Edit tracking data
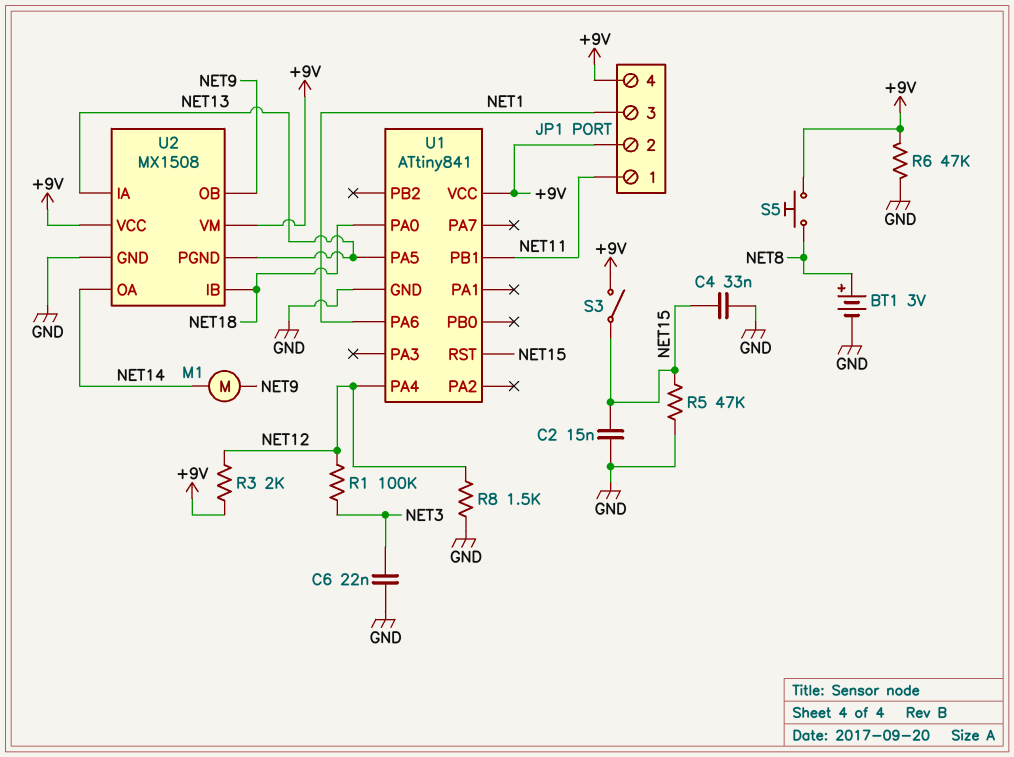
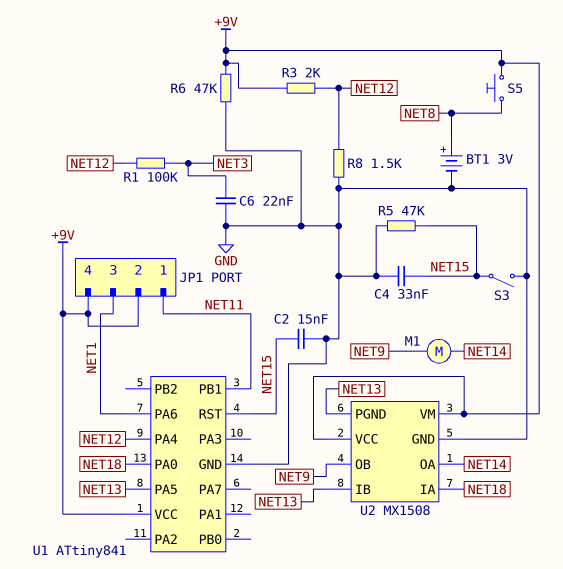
S3: switch (+9V, NET15) -> switch (GND, NET15)
U2 pin IA: NET13 -> NET18
U2 pin IB: NET18 -> NET13

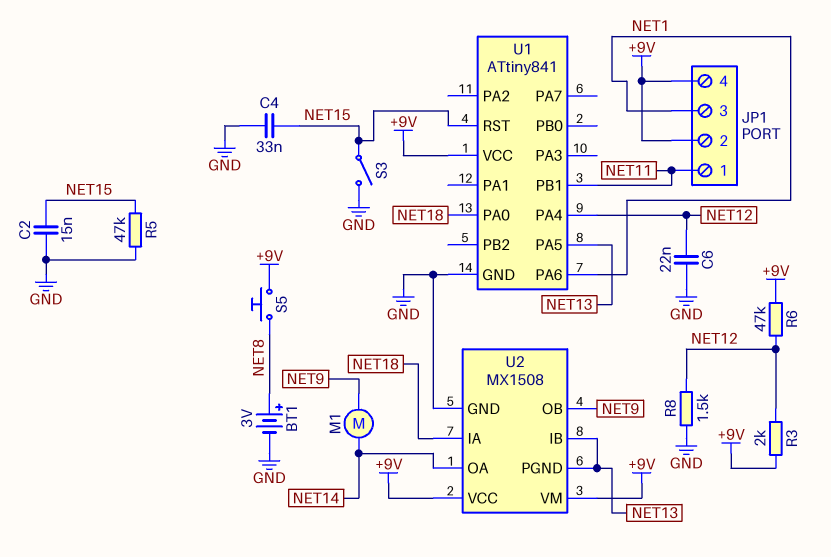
C6: 22nF (GND, NET3) -> 22nF (GND, NET12)
R1: 100k (NET3, NET12) -> none
R6: 47k (+9V, GND) -> 47k (+9V, NET12)

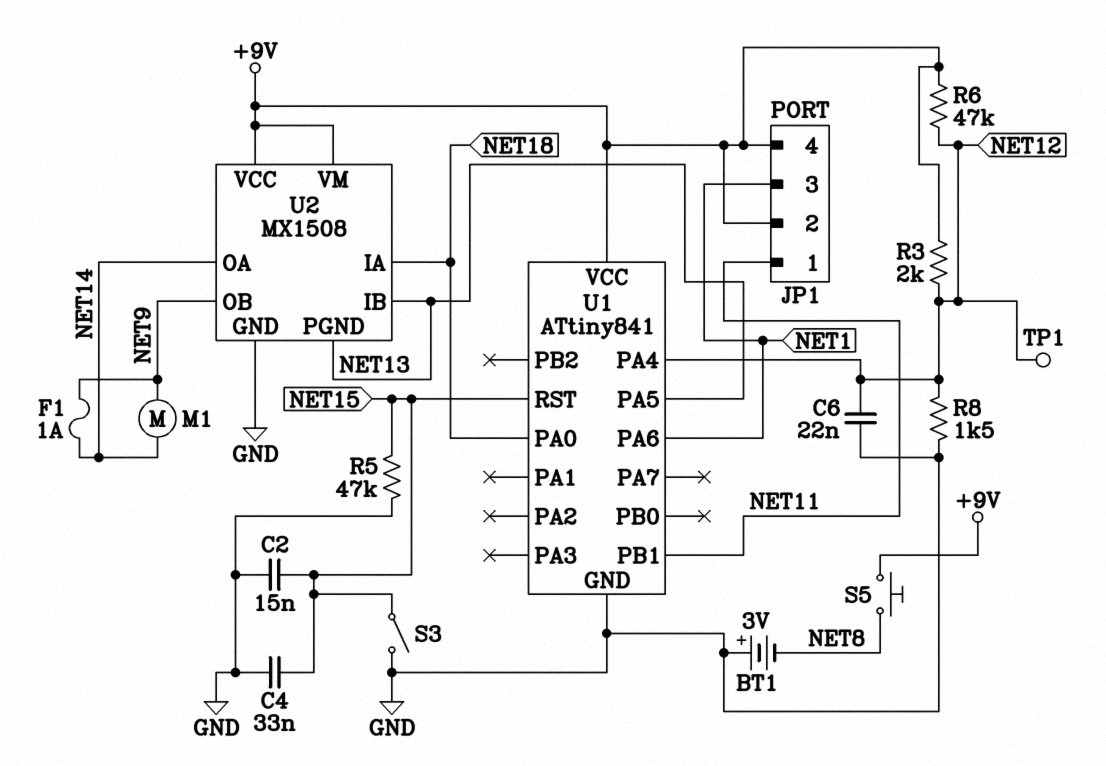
BT1: 3V (plus NET8, minus GND) -> 3V (plus GND, minus NET8)
F1: none -> 1A (NET9, NET14)
TP1: none -> test point (NET12)

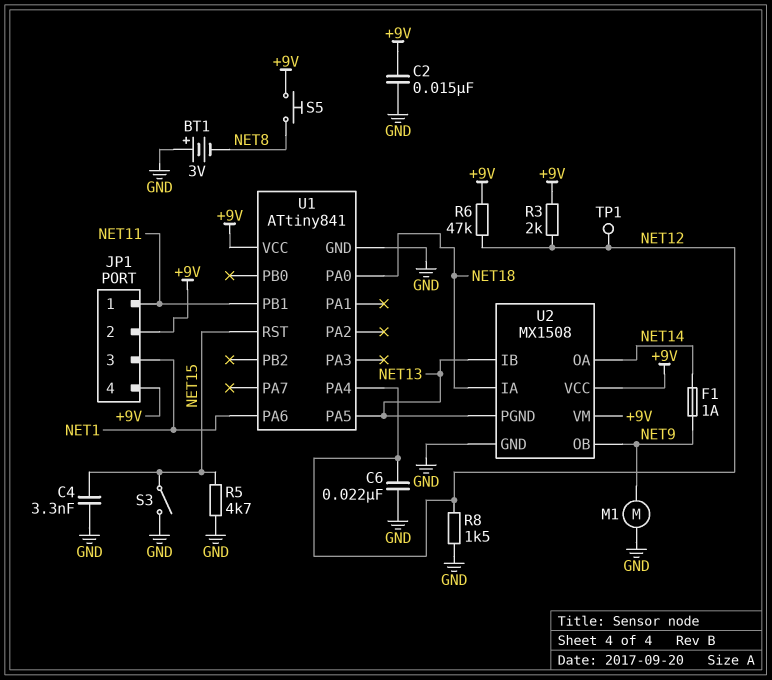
C2: 15nF (GND, NET15) -> 15nF (+9V, GND)
C4: 33nF (GND, NET15) -> 3.3nF (GND, NET15)
M1: motor (NET9, NET14) -> motor (GND, NET9)
R5: 47k (GND, NET15) -> 4.7k (GND, NET15)

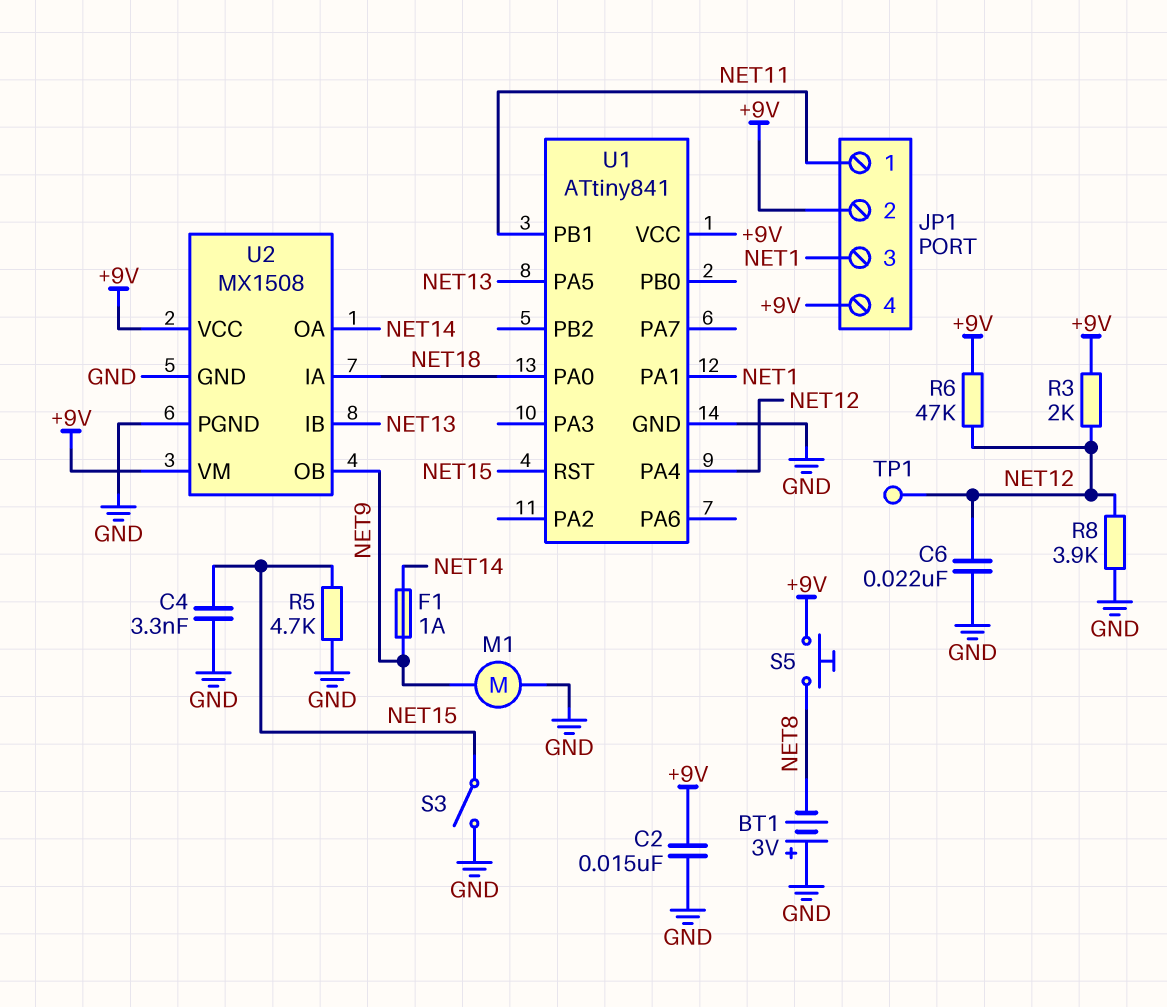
R8: 1.5k (GND, NET12) -> 3.9k (GND, NET12)
U1 pin PA1: none -> NET1
U1 pin PA6: NET1 -> none
U2 pin PGND: NET13 -> GND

## Task instructions
Reproduce the records above exactly, excluding every picture.

## Expected answer
S3: switch (+9V, NET15) -> switch (GND, NET15)
U2 pin IA: NET13 -> NET18
U2 pin IB: NET18 -> NET13

C6: 22nF (GND, NET3) -> 22nF (GND, NET12)
R1: 100k (NET3, NET12) -> none
R6: 47k (+9V, GND) -> 47k (+9V, NET12)

BT1: 3V (plus NET8, minus GND) -> 3V (plus GND, minus NET8)
F1: none -> 1A (NET9, NET14)
TP1: none -> test point (NET12)

C2: 15nF (GND, NET15) -> 15nF (+9V, GND)
C4: 33nF (GND, NET15) -> 3.3nF (GND, NET15)
M1: motor (NET9, NET14) -> motor (GND, NET9)
R5: 47k (GND, NET15) -> 4.7k (GND, NET15)

R8: 1.5k (GND, NET12) -> 3.9k (GND, NET12)
U1 pin PA1: none -> NET1
U1 pin PA6: NET1 -> none
U2 pin PGND: NET13 -> GND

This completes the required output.